▶ **Records provided**
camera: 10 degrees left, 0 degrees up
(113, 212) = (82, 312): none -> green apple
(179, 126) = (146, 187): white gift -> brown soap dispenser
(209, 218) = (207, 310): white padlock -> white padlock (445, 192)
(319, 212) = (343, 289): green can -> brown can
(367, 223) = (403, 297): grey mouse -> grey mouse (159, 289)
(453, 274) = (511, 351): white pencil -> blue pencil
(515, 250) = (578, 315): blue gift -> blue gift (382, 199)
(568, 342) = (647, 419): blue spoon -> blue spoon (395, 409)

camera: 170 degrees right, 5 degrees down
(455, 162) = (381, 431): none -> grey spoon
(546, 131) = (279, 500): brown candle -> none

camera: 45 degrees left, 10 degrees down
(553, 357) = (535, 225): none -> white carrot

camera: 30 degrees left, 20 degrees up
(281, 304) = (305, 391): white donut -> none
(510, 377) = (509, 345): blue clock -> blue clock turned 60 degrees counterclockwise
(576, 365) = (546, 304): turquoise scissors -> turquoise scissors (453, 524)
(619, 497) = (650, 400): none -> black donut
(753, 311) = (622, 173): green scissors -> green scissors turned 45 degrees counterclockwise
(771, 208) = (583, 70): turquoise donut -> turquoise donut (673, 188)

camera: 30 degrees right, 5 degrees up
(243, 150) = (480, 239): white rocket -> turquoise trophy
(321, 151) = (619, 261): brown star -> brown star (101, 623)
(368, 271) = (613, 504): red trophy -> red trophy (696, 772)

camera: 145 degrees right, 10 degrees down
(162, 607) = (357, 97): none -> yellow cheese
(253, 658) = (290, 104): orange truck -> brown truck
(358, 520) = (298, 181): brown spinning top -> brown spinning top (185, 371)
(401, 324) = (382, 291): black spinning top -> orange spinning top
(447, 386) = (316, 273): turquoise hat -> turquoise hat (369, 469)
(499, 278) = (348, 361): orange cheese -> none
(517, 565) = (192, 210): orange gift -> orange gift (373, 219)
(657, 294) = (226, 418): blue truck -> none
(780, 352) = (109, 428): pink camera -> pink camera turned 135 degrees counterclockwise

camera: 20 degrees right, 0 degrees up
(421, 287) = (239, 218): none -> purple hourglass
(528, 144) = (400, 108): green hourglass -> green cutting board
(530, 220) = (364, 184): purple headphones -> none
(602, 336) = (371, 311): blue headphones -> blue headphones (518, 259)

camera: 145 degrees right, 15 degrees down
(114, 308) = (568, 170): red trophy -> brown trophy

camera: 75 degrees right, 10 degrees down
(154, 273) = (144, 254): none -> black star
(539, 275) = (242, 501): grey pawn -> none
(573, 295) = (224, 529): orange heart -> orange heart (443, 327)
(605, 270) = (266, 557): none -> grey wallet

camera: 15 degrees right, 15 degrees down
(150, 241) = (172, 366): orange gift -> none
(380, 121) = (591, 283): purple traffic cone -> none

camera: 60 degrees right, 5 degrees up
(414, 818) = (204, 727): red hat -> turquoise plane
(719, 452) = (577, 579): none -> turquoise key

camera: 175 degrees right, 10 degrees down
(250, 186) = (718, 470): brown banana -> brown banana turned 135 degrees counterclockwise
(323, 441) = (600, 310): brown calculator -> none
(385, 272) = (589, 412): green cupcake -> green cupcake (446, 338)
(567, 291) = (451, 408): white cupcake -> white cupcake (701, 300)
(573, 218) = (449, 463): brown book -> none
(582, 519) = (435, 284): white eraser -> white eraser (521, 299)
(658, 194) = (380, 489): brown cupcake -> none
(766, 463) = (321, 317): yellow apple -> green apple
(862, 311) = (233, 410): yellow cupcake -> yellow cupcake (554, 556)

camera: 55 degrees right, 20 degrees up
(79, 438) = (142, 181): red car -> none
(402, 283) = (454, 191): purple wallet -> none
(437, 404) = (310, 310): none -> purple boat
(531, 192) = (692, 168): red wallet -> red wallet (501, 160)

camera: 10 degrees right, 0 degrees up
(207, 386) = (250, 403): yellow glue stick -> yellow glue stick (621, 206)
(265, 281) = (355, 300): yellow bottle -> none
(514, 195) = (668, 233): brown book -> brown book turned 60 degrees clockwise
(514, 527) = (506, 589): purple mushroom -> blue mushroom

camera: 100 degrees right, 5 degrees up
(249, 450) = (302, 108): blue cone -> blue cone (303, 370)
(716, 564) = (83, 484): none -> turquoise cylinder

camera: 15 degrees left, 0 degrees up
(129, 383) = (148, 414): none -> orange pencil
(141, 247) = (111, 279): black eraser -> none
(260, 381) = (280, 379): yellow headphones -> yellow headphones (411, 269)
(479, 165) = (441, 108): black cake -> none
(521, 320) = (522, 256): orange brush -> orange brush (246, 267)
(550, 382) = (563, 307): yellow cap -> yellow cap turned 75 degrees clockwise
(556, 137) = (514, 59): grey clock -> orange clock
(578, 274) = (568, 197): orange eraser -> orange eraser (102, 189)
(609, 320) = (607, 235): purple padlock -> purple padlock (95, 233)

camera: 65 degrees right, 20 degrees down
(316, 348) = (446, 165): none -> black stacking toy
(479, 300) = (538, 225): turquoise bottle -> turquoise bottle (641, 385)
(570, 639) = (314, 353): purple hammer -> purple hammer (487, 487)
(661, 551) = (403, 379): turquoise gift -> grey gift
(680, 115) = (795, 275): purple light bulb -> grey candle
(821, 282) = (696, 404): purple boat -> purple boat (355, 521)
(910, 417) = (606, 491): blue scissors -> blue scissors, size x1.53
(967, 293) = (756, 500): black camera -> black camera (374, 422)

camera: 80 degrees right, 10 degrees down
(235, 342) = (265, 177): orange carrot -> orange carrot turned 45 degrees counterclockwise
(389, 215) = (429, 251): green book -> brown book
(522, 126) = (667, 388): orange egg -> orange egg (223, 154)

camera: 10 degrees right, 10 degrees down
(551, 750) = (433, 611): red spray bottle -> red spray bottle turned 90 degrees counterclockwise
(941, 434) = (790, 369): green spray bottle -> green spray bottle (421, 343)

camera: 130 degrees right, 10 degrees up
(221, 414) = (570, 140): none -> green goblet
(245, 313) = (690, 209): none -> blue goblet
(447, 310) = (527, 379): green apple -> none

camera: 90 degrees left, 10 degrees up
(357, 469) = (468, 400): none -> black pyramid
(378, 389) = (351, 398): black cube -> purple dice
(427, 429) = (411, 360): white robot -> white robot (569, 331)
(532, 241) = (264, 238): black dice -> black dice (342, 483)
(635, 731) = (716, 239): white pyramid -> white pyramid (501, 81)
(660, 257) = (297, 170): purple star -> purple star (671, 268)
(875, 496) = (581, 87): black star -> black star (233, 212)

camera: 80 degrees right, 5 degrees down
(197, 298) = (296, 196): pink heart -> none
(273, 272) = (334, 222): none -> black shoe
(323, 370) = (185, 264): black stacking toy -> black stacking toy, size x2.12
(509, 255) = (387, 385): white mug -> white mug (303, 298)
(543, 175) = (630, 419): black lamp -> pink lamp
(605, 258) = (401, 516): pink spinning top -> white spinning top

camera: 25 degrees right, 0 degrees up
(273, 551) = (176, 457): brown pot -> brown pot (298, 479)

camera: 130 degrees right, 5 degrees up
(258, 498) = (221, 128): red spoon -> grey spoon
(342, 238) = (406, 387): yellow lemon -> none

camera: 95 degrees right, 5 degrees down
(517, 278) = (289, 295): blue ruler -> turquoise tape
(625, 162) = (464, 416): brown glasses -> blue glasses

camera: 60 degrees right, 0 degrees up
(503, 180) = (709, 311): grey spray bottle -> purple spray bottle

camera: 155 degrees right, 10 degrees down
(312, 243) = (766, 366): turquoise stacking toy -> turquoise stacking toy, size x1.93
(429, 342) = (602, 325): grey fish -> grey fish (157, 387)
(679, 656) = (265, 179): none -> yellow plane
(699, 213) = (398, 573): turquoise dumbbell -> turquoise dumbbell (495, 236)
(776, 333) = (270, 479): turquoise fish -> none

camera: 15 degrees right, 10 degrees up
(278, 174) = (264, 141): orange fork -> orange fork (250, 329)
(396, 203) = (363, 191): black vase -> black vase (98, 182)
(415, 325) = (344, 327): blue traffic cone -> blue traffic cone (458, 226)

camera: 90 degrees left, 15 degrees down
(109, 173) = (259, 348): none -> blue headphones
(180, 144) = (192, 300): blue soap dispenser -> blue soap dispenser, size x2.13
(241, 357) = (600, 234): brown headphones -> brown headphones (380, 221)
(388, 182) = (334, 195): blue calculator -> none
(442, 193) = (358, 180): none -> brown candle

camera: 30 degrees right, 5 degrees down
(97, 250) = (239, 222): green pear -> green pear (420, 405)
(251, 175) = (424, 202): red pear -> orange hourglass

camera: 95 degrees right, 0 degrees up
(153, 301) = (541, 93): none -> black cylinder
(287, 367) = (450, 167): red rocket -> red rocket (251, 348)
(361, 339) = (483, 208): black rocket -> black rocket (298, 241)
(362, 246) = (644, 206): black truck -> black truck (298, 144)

▶ **Task item**
The required answer is the run of lines above, starting at the line with "(154, 273) = (144, 254): none -> black star" and ending at the line with "(573, 218) = (449, 463): brown book -> none", reproduced exactly with both ends.

▶ **Answer section**
(154, 273) = (144, 254): none -> black star
(539, 275) = (242, 501): grey pawn -> none
(573, 295) = (224, 529): orange heart -> orange heart (443, 327)
(605, 270) = (266, 557): none -> grey wallet

camera: 15 degrees right, 15 degrees down
(150, 241) = (172, 366): orange gift -> none
(380, 121) = (591, 283): purple traffic cone -> none

camera: 60 degrees right, 5 degrees up
(414, 818) = (204, 727): red hat -> turquoise plane
(719, 452) = (577, 579): none -> turquoise key

camera: 175 degrees right, 10 degrees down
(250, 186) = (718, 470): brown banana -> brown banana turned 135 degrees counterclockwise
(323, 441) = (600, 310): brown calculator -> none
(385, 272) = (589, 412): green cupcake -> green cupcake (446, 338)
(567, 291) = (451, 408): white cupcake -> white cupcake (701, 300)
(573, 218) = (449, 463): brown book -> none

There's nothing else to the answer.